DATA PROVIDED Start Marker

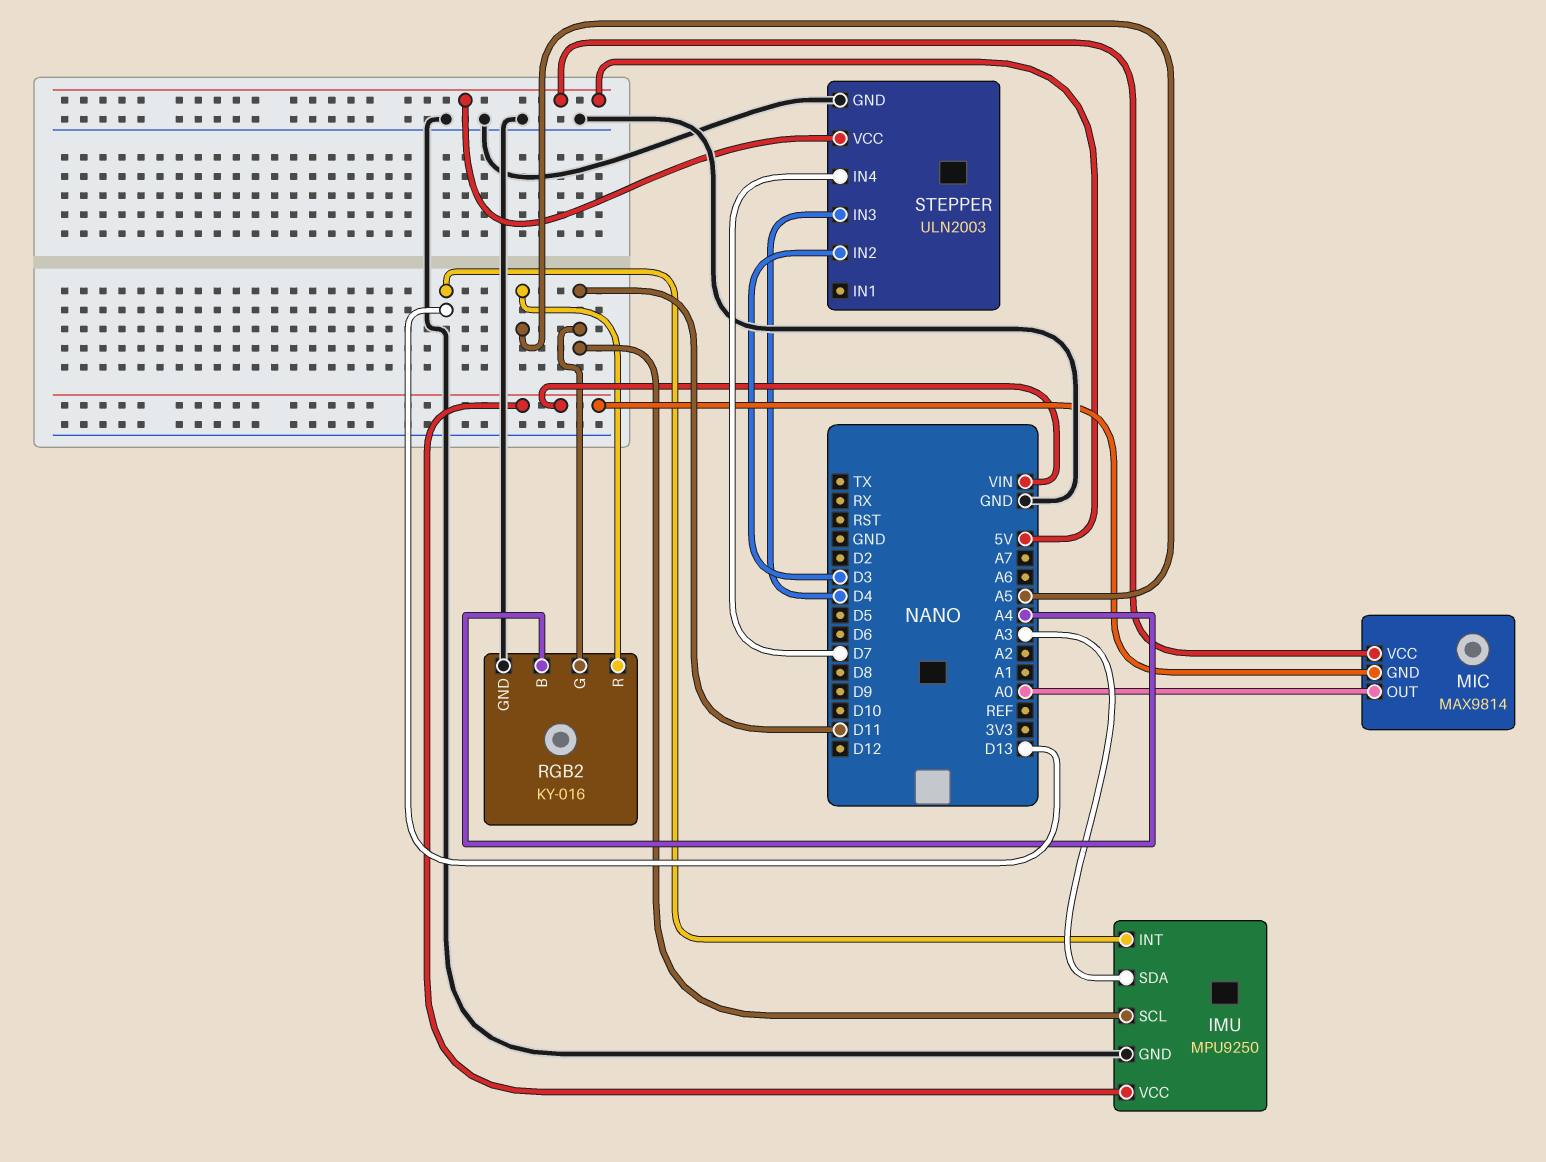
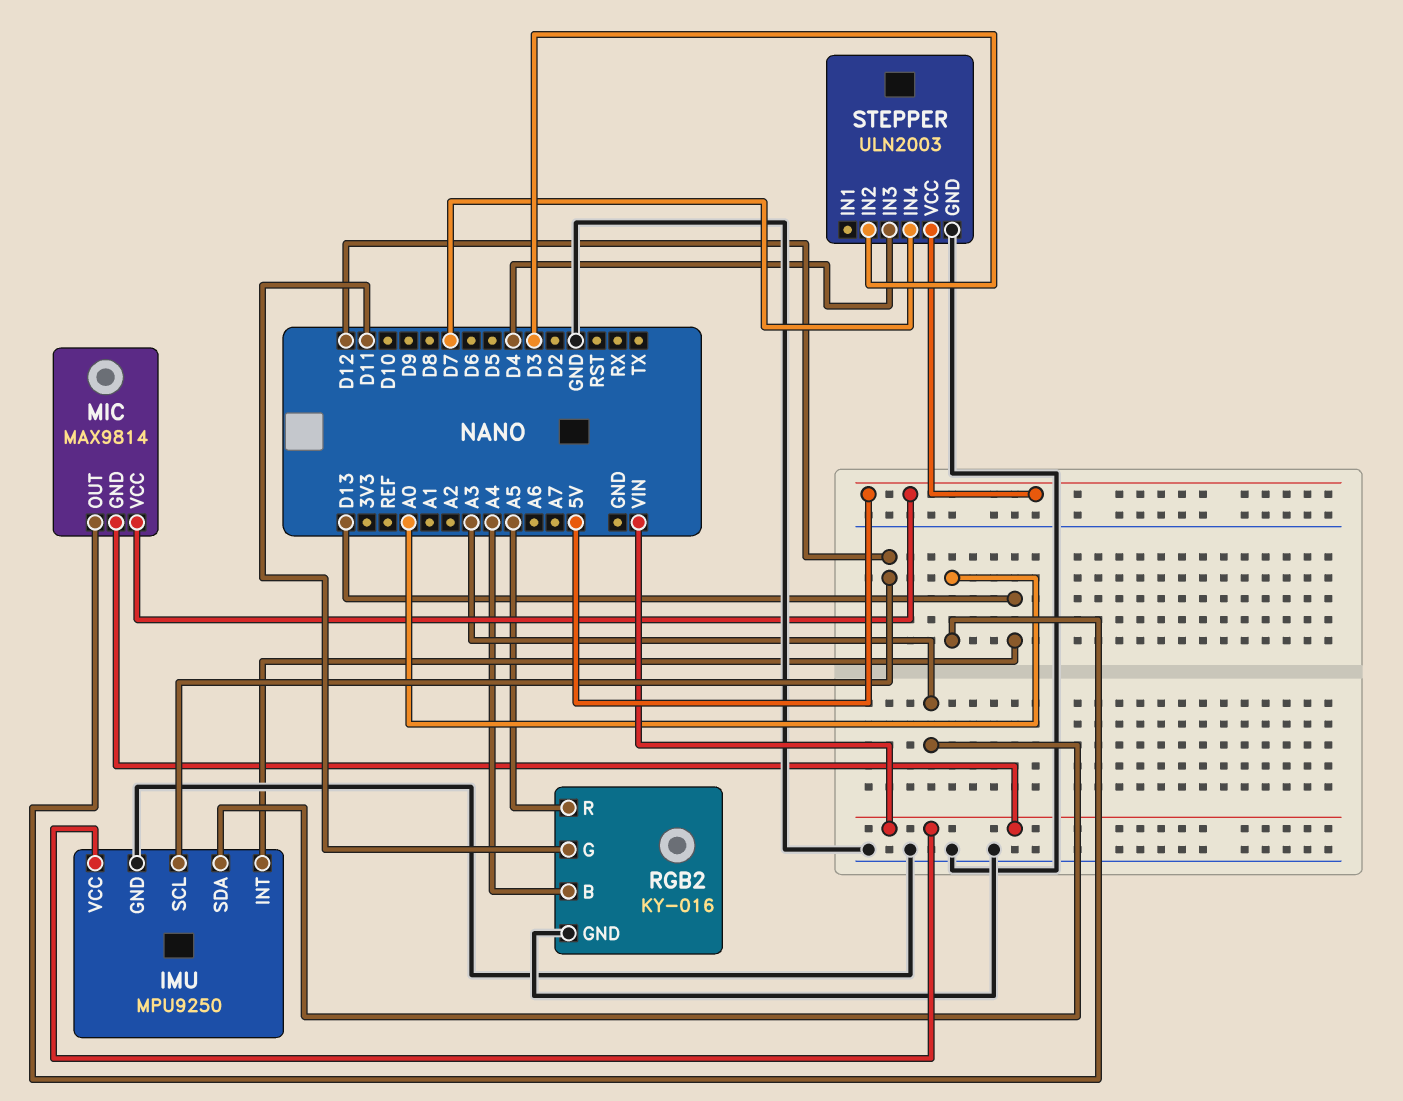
IMU pin SCL: D11 -> D12

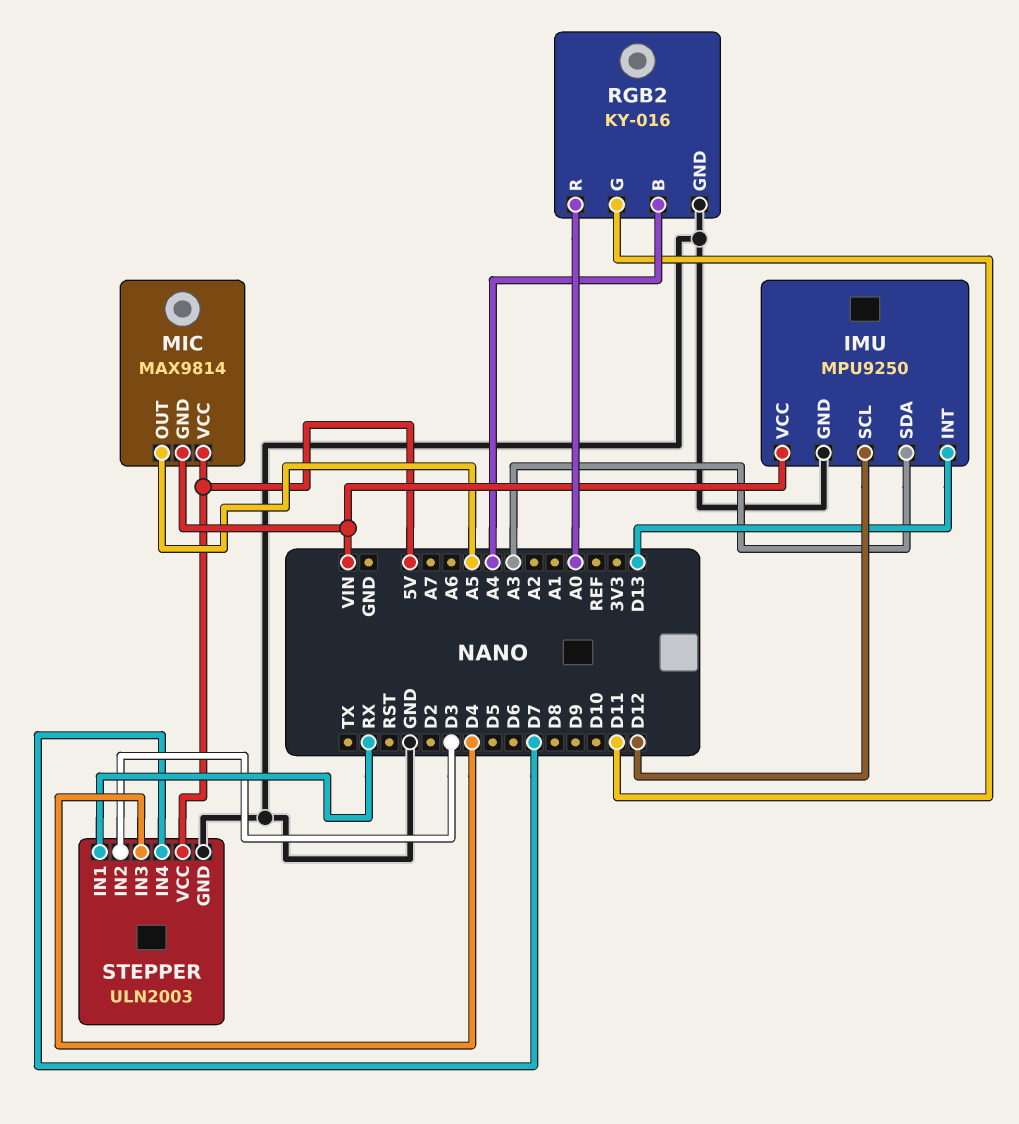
MIC pin OUT: A0 -> A5
RGB2 pin R: A5 -> A0
STEPPER pin IN1: none -> RX

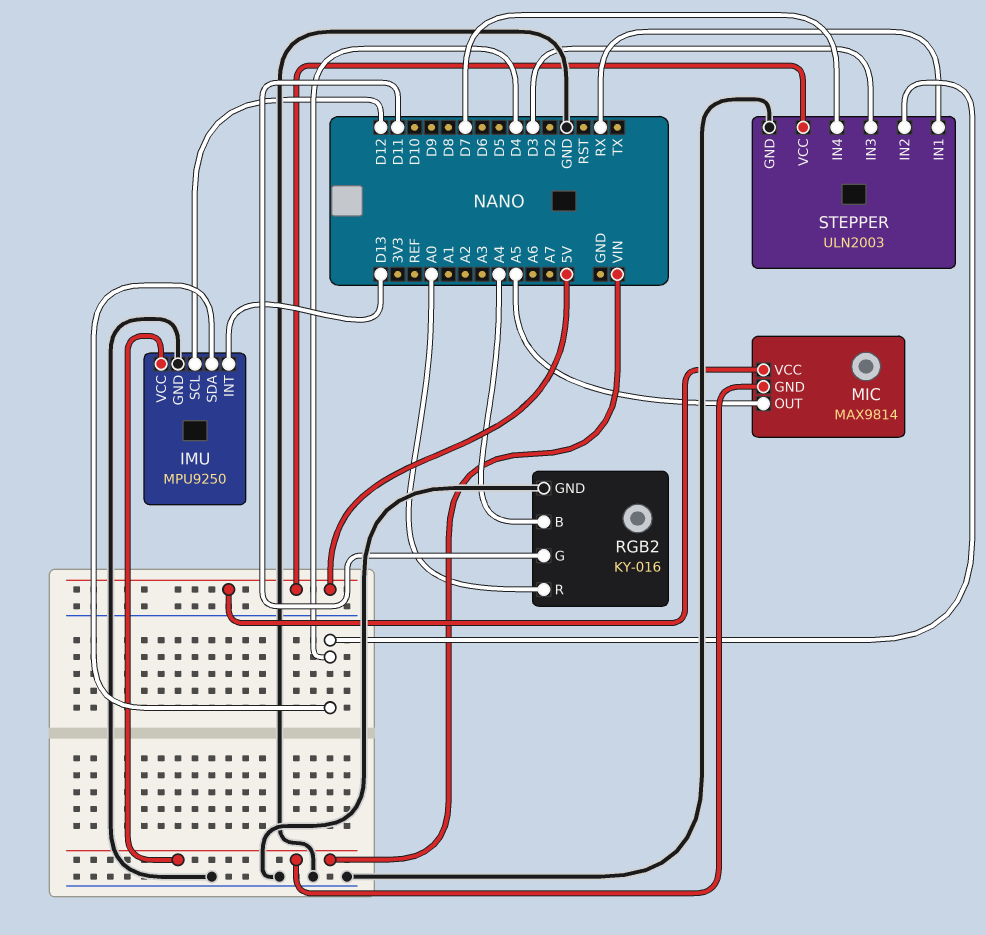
IMU pin SDA: A3 -> D4
STEPPER pin IN2: D3 -> D4
STEPPER pin IN3: D4 -> D3

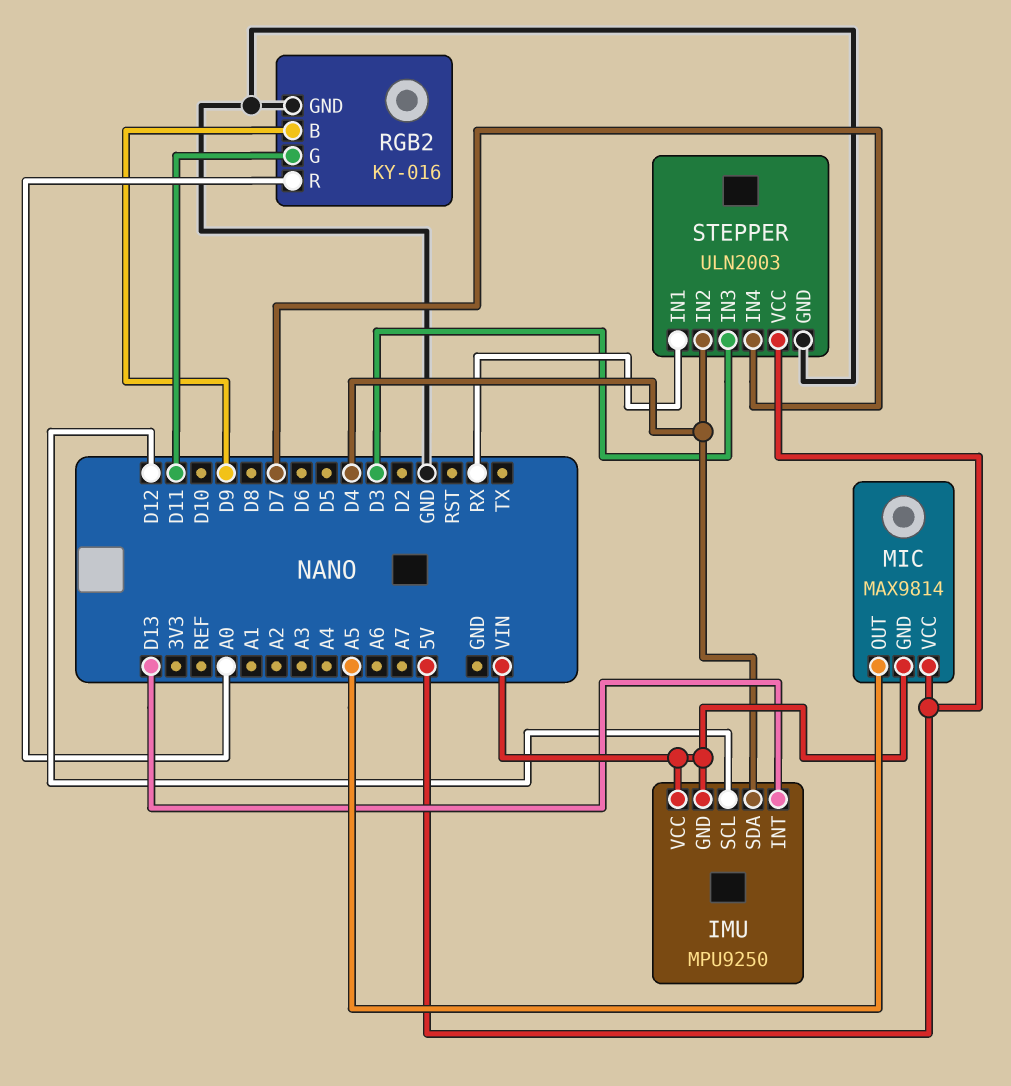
IMU pin GND: GND -> VIN
RGB2 pin B: A4 -> D9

DATA PROVIDED End Marker

THE TASK: Line by line, retype the records above exactly, minus the images.

EXERCISE OUTPUT:
IMU pin SCL: D11 -> D12

MIC pin OUT: A0 -> A5
RGB2 pin R: A5 -> A0
STEPPER pin IN1: none -> RX

IMU pin SDA: A3 -> D4
STEPPER pin IN2: D3 -> D4
STEPPER pin IN3: D4 -> D3

IMU pin GND: GND -> VIN
RGB2 pin B: A4 -> D9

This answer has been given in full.